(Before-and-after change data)
BEGIN

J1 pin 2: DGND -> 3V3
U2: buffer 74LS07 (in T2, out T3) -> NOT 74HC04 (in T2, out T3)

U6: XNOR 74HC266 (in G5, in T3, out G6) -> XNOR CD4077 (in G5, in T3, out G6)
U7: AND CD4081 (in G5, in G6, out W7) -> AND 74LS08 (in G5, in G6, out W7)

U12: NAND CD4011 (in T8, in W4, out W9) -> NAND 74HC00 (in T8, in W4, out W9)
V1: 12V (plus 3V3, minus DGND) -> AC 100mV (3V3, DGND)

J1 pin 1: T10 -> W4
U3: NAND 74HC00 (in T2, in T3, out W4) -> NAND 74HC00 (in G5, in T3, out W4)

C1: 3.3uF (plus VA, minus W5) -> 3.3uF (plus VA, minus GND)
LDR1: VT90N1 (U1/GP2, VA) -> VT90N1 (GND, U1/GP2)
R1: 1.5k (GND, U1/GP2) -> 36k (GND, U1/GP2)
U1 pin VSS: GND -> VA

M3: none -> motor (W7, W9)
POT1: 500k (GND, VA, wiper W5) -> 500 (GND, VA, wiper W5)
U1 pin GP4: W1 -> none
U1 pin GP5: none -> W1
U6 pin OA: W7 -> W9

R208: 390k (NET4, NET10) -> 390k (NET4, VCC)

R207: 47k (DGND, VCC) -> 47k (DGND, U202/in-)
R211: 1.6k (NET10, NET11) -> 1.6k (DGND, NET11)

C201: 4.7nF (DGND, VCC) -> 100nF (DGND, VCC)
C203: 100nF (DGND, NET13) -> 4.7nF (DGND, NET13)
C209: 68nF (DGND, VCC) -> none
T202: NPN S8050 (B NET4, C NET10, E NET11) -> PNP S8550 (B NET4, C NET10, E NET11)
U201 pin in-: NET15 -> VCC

END

WHAT TO PRODUCE:
Where in the records above does the word "plus" appear? Copy each line that holds it.

SOLUTION TO THIS PROBLEM:
V1: 12V (plus 3V3, minus DGND) -> AC 100mV (3V3, DGND)
C1: 3.3uF (plus VA, minus W5) -> 3.3uF (plus VA, minus GND)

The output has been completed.